AIM OF THE EXERCISE: Omit the pictures found among the records and print everything else exactly as it stands.

[[ PROVIDED DATA open ]]

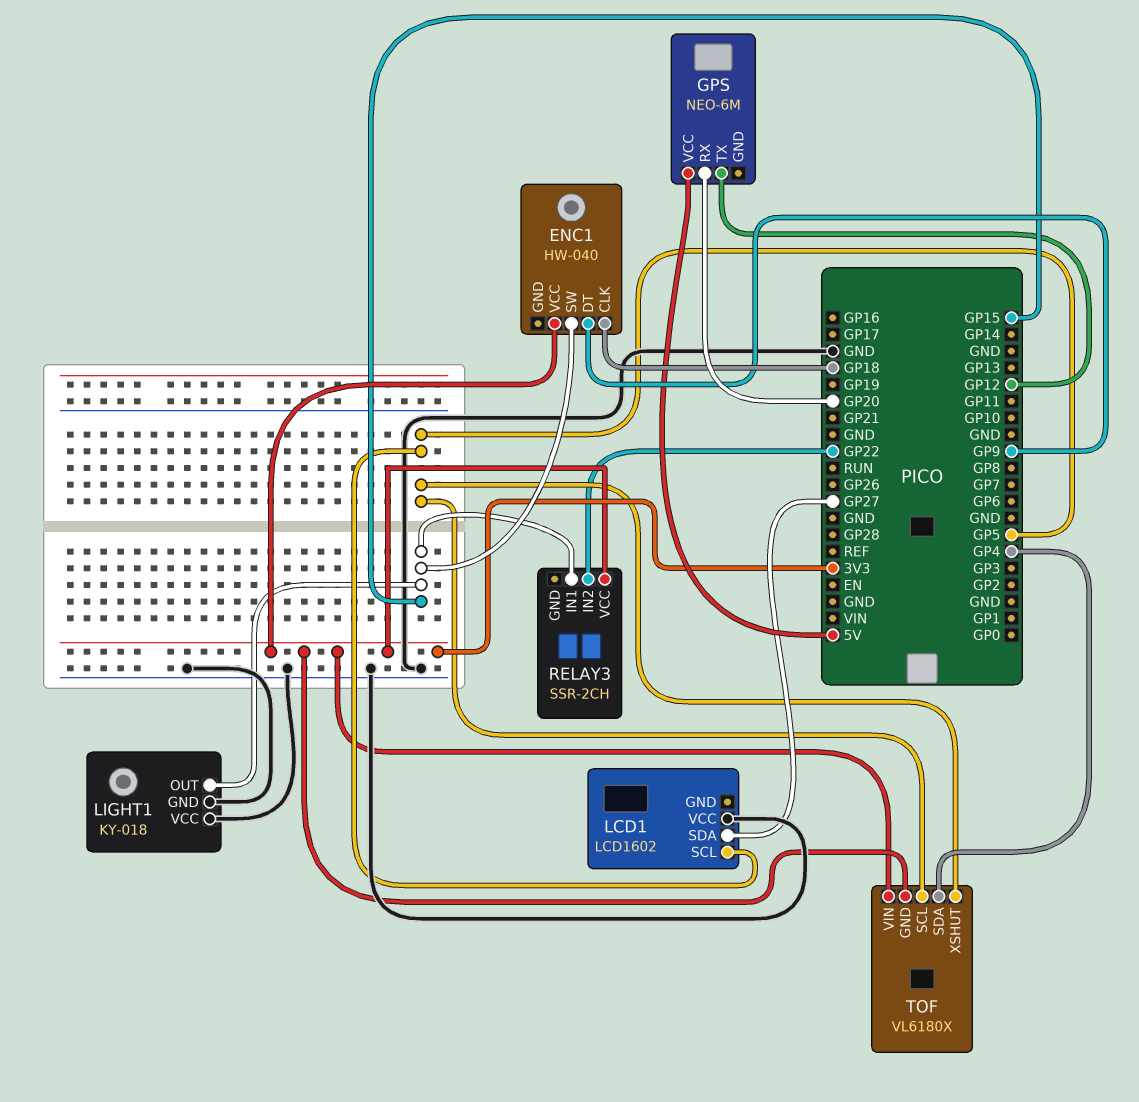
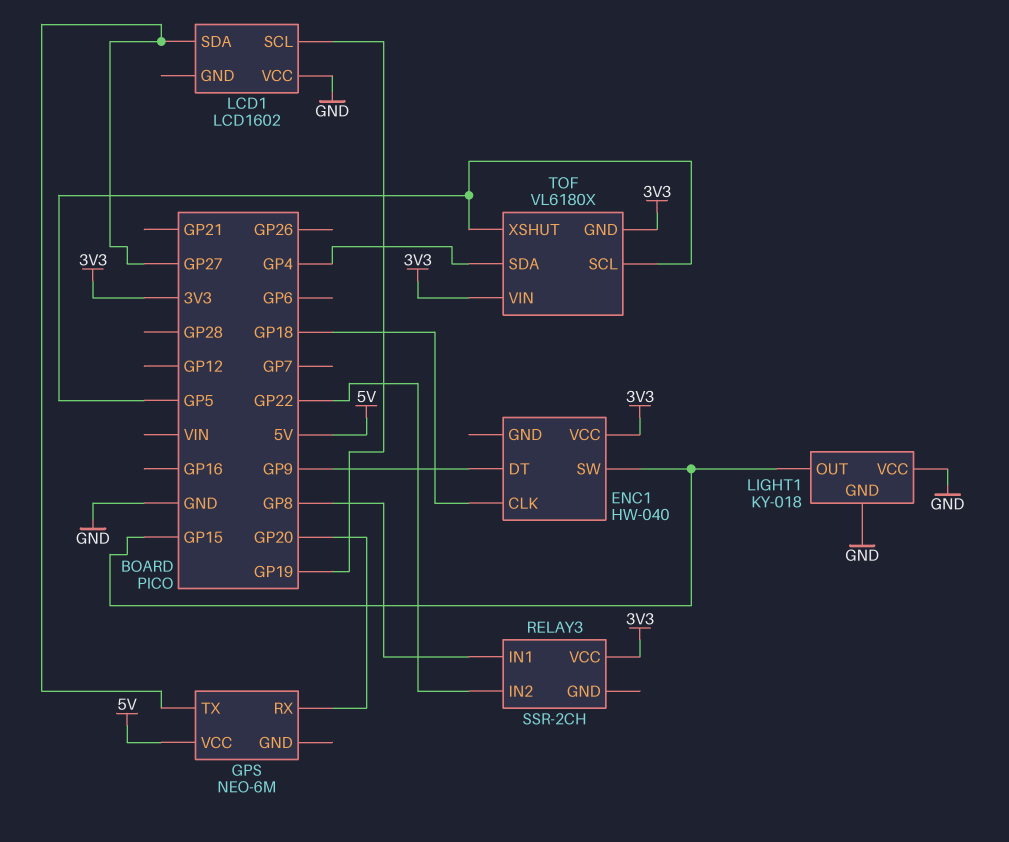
GPS pin TX: GP12 -> GP27
LCD1 pin SCL: GP5 -> GP19
RELAY3 pin IN1: GP15 -> GP8

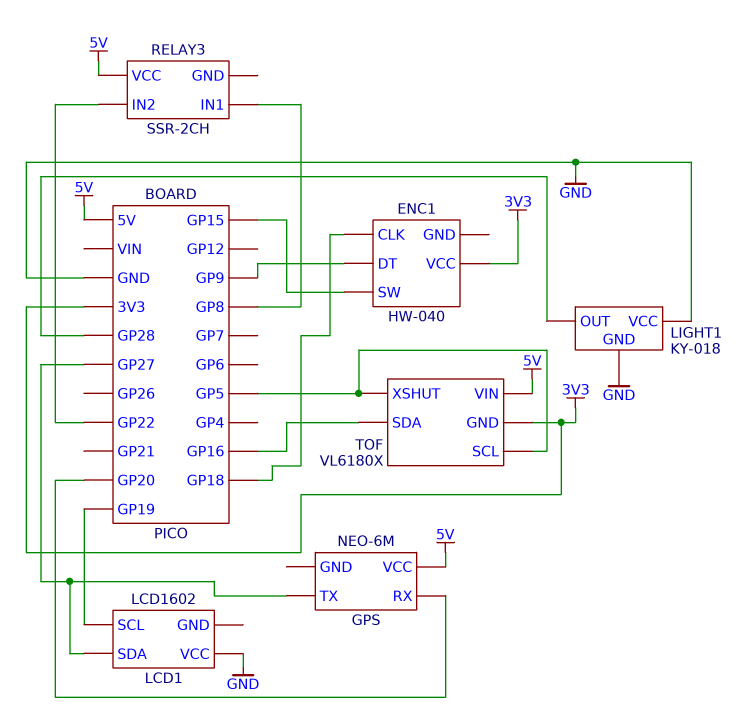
LIGHT1 pin OUT: GP15 -> GP28
RELAY3 pin VCC: 3V3 -> 5V
TOF pin SDA: GP4 -> GP16
TOF pin VIN: 3V3 -> 5V

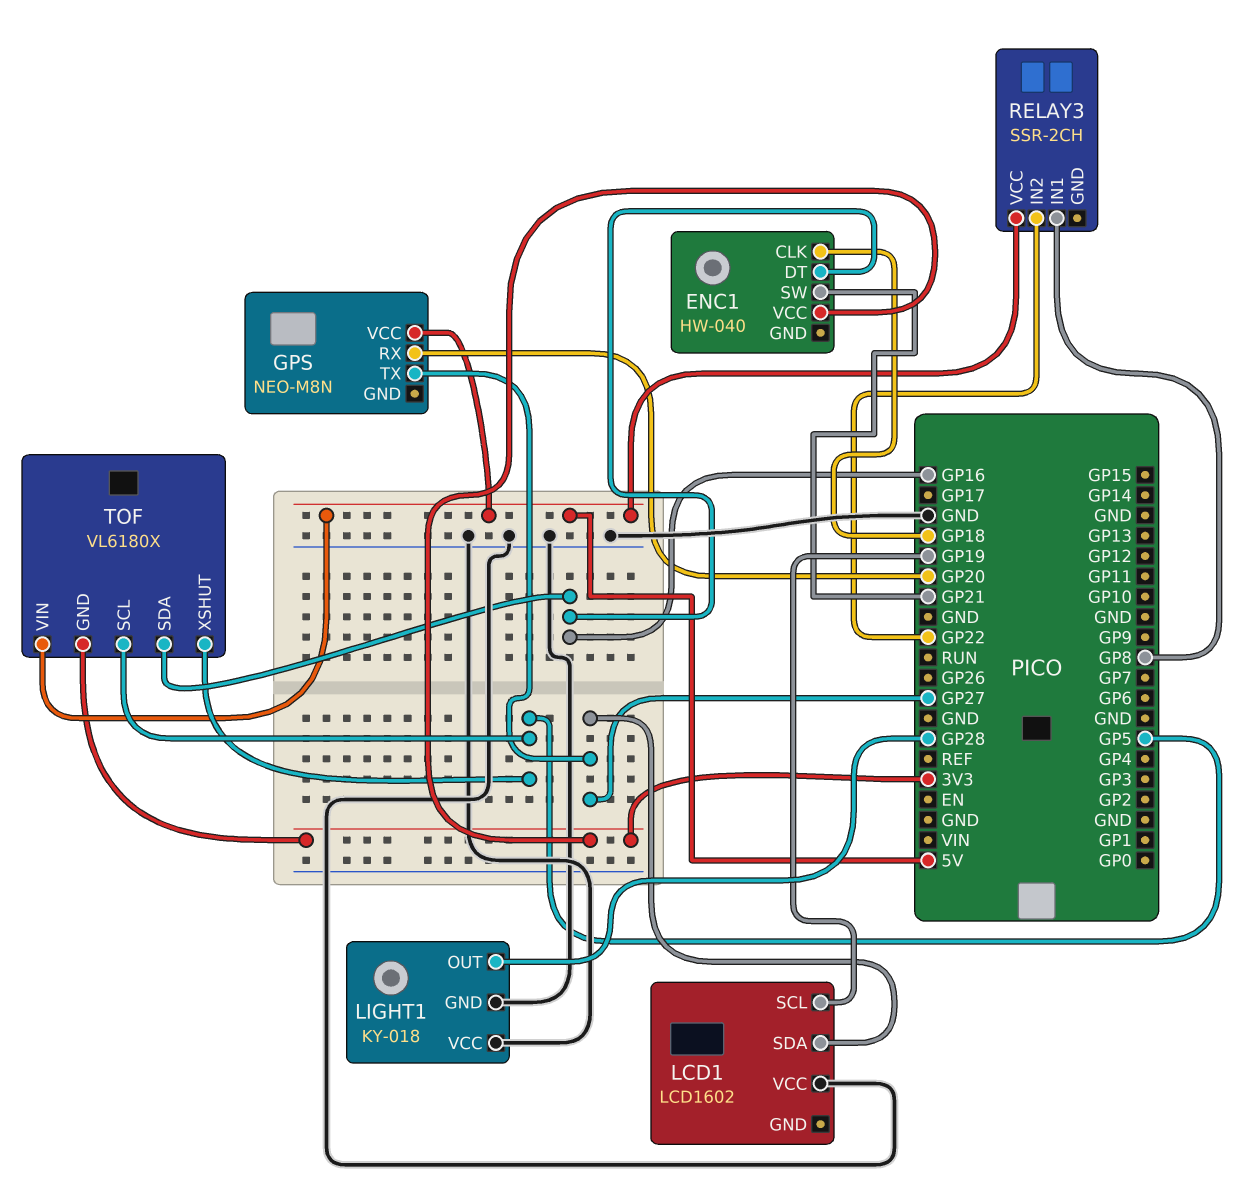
ENC1 pin DT: GP9 -> GP16
ENC1 pin SW: GP15 -> GP21
GPS: NEO-6M -> NEO-M8N

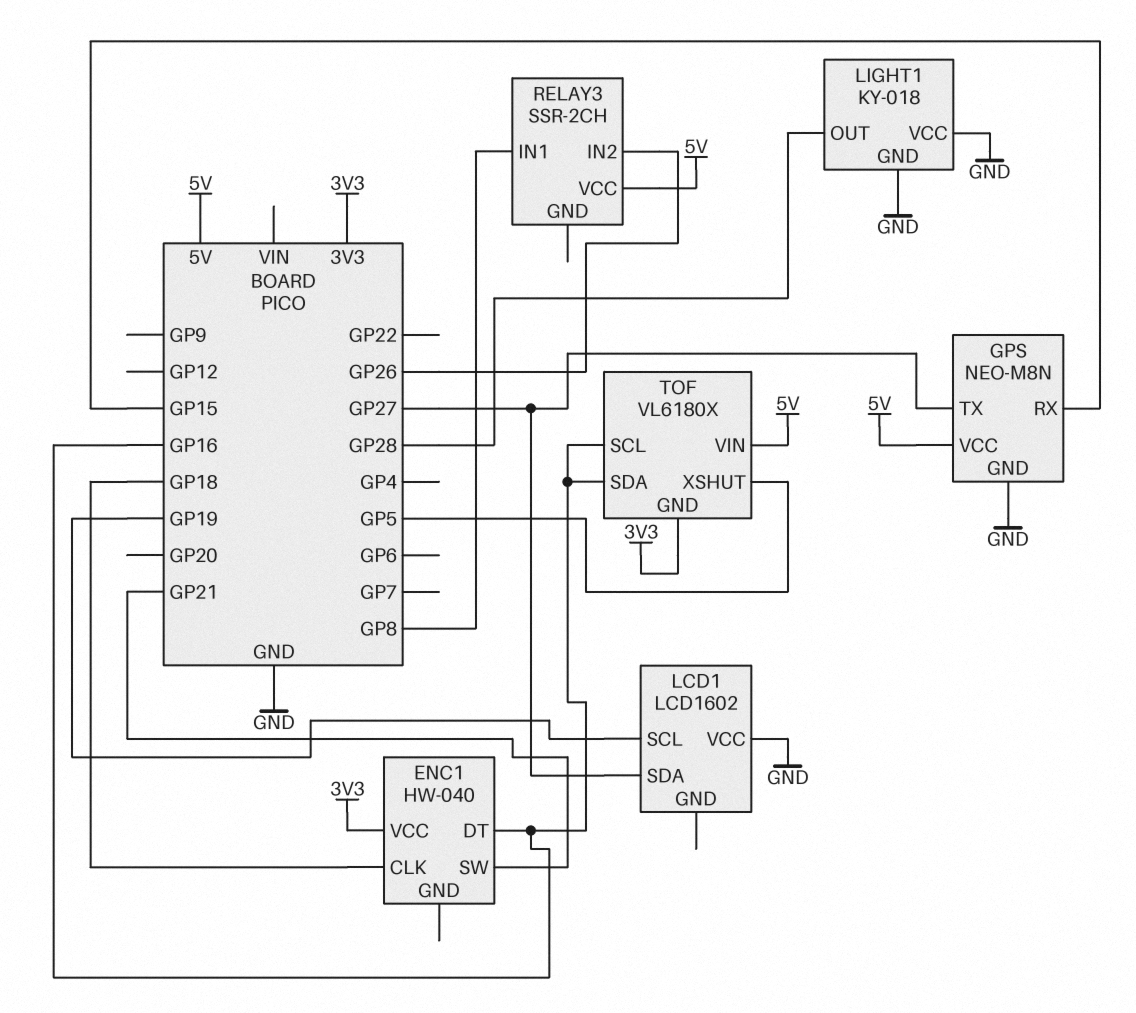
GPS pin GND: none -> GND
GPS pin RX: GP20 -> GP15
RELAY3 pin IN2: GP22 -> GP26
TOF pin SCL: GP5 -> GP16

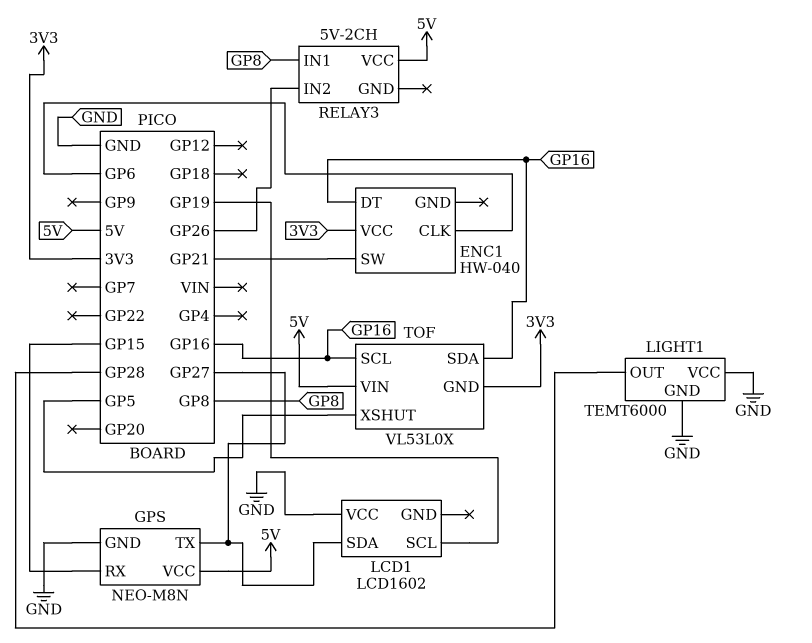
ENC1 pin CLK: GP18 -> GP6
LIGHT1: KY-018 -> TEMT6000
RELAY3: SSR-2CH -> 5V-2CH
TOF: VL6180X -> VL53L0X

[[ PROVIDED DATA closed ]]

EXERCISE ANSWER:
GPS pin TX: GP12 -> GP27
LCD1 pin SCL: GP5 -> GP19
RELAY3 pin IN1: GP15 -> GP8

LIGHT1 pin OUT: GP15 -> GP28
RELAY3 pin VCC: 3V3 -> 5V
TOF pin SDA: GP4 -> GP16
TOF pin VIN: 3V3 -> 5V

ENC1 pin DT: GP9 -> GP16
ENC1 pin SW: GP15 -> GP21
GPS: NEO-6M -> NEO-M8N

GPS pin GND: none -> GND
GPS pin RX: GP20 -> GP15
RELAY3 pin IN2: GP22 -> GP26
TOF pin SCL: GP5 -> GP16

ENC1 pin CLK: GP18 -> GP6
LIGHT1: KY-018 -> TEMT6000
RELAY3: SSR-2CH -> 5V-2CH
TOF: VL6180X -> VL53L0X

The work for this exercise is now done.